### [Requirement]
Pull every line of the entries that has the word "removed".

### [Material provided]
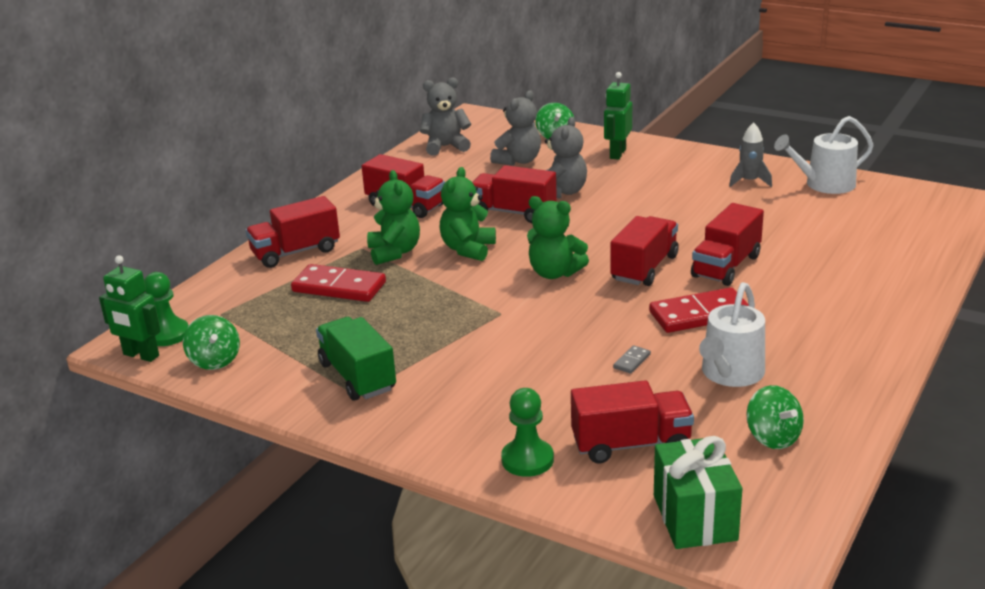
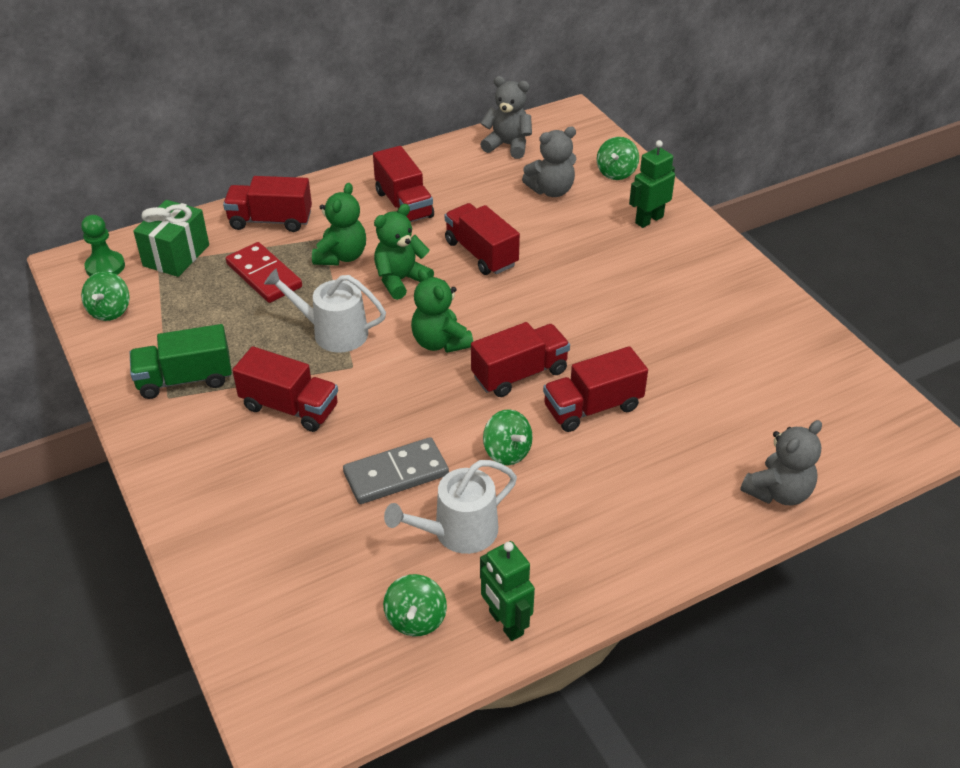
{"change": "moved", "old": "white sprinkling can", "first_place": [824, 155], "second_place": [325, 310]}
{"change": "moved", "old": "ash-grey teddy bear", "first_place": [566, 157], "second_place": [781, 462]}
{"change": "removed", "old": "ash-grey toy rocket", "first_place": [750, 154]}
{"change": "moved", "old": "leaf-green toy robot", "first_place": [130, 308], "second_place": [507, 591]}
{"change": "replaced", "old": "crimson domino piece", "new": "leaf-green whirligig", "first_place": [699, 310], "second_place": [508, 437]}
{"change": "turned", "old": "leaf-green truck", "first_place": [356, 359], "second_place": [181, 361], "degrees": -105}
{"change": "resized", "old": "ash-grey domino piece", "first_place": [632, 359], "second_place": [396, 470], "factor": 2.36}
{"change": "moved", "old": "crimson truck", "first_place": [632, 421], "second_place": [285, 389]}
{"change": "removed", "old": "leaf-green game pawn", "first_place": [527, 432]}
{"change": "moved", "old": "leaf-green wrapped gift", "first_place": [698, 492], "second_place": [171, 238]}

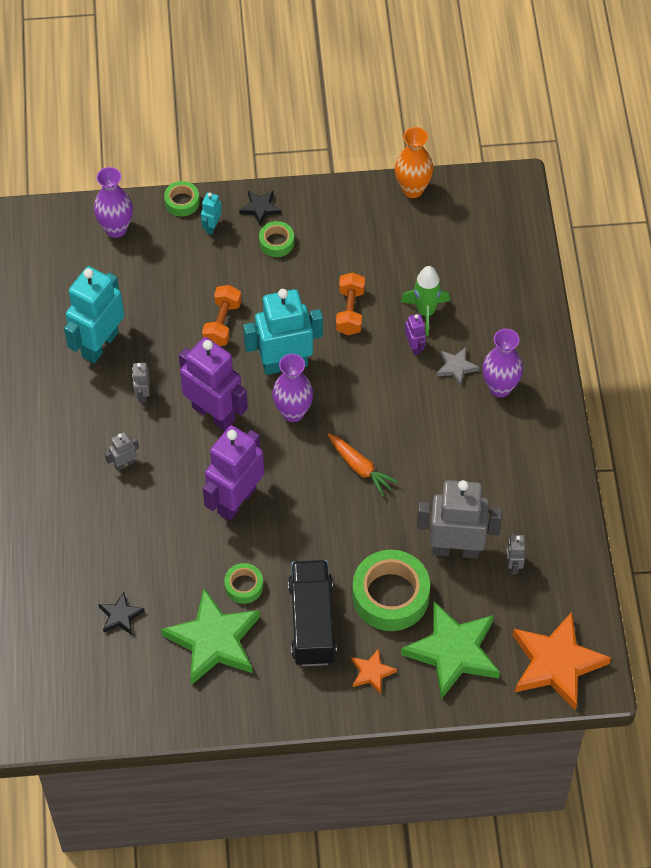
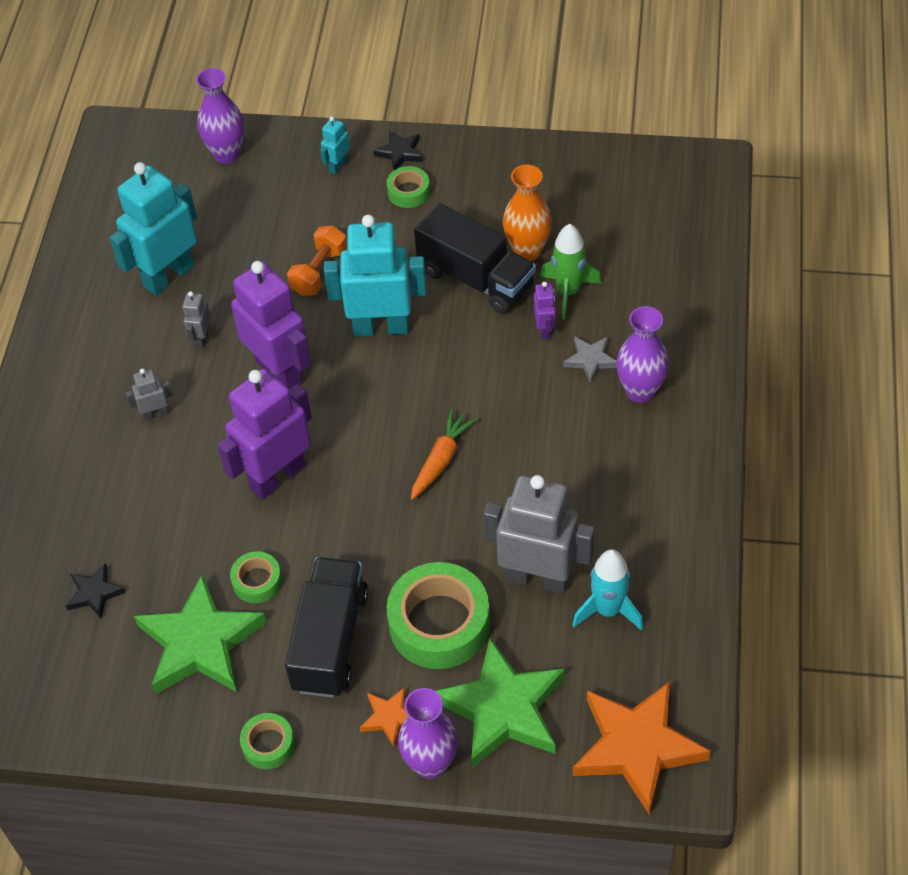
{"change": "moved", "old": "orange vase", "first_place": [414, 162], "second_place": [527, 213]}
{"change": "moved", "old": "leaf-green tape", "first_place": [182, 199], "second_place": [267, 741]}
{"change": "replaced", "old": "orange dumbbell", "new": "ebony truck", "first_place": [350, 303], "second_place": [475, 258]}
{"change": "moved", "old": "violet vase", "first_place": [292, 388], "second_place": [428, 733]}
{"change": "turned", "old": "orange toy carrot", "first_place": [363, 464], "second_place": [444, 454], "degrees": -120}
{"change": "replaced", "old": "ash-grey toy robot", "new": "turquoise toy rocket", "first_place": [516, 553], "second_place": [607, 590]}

### [Your solution]
{"change": "removed", "old": "ash-grey toy rocket", "first_place": [750, 154]}
{"change": "removed", "old": "leaf-green game pawn", "first_place": [527, 432]}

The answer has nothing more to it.